**EXERCISE GOAL**:
List all lines of the data containing the word "auriculares".
*** Block opens ***
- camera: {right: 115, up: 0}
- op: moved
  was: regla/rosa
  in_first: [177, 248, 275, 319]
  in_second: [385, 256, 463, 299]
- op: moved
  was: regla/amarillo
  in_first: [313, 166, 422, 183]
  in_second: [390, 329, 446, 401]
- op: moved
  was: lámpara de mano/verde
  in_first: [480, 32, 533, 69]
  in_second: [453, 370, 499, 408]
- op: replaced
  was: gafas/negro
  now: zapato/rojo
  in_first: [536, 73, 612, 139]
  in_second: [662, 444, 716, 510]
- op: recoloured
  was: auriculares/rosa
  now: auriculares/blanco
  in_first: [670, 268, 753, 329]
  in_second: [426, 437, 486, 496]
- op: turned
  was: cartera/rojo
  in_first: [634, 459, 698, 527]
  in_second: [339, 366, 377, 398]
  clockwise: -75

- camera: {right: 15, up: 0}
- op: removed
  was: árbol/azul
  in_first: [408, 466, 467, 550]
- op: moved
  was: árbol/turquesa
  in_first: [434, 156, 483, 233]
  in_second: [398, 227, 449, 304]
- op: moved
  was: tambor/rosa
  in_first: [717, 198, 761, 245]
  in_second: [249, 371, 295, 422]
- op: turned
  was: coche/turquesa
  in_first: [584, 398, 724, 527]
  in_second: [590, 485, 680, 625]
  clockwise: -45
*** Block closes ***
*** Block opens ***
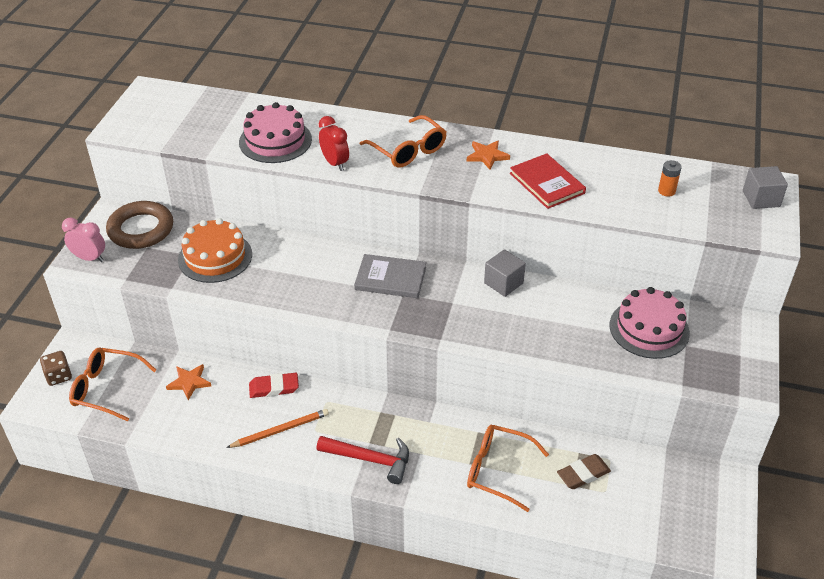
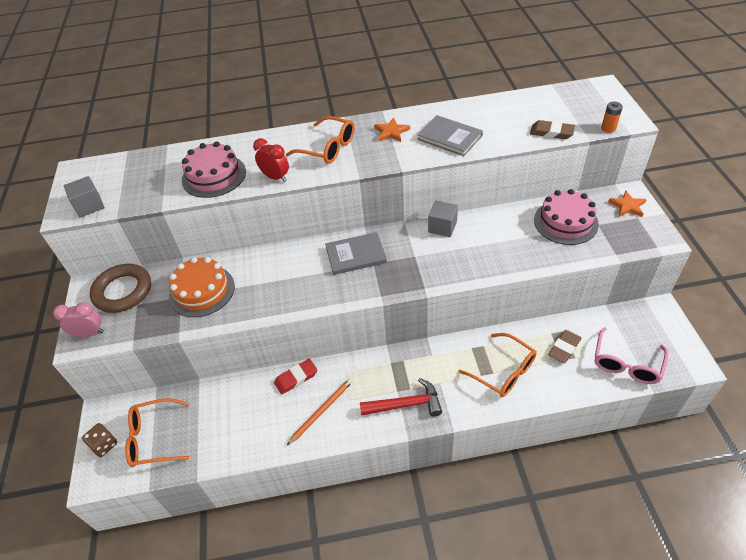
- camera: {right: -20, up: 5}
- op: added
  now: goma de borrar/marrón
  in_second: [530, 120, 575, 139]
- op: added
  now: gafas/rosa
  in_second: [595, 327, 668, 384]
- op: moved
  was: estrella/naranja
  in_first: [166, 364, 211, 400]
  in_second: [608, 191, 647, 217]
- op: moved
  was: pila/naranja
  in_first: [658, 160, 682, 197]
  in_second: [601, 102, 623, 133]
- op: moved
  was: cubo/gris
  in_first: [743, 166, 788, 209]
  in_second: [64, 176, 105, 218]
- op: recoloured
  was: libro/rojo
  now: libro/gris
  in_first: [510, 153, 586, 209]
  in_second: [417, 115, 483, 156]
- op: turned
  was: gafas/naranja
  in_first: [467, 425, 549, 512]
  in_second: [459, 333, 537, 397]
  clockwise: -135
*** Block closes ***
**SOLUTION FOR THIS PROBLEM**:
  was: auriculares/rosa
  now: auriculares/blanco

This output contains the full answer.